(Object change listings)
[Start of Attachment]

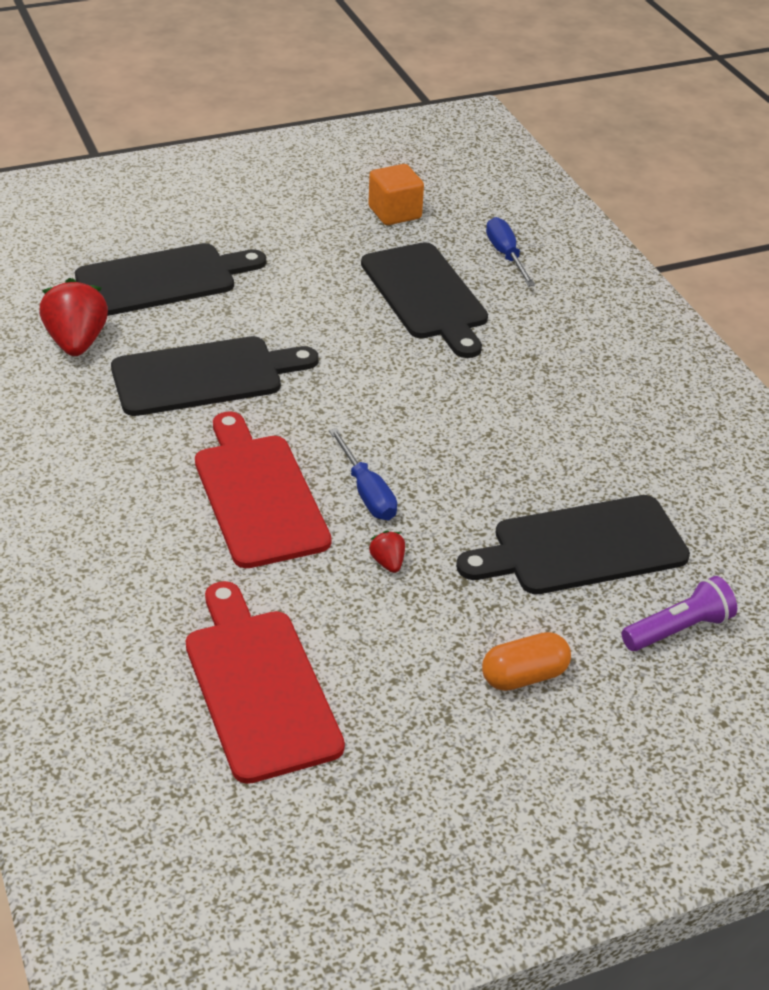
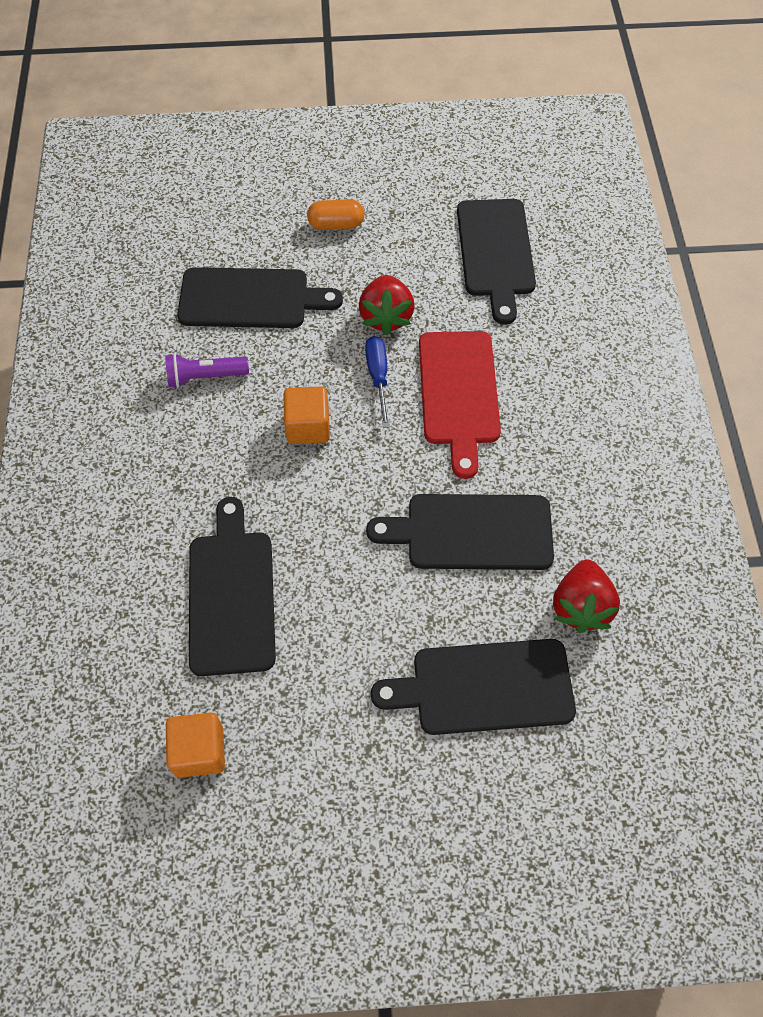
camera: 160 degrees left, 20 degrees up
(259, 687) = (495, 253): red cutting board -> black cutting board
(388, 562) = (386, 317): red strawberry -> red strawberry, size x2.13
(426, 429) = (308, 427): none -> orange cube
(506, 255) = (121, 640): blue screwdriver -> none
(678, 629) = (226, 231): purple flashlight -> purple flashlight (205, 377)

[End of Attachment]

Write every record out again exactly; no pictures belong in the copy.

camera: 160 degrees left, 20 degrees up
(259, 687) = (495, 253): red cutting board -> black cutting board
(388, 562) = (386, 317): red strawberry -> red strawberry, size x2.13
(426, 429) = (308, 427): none -> orange cube
(506, 255) = (121, 640): blue screwdriver -> none
(678, 629) = (226, 231): purple flashlight -> purple flashlight (205, 377)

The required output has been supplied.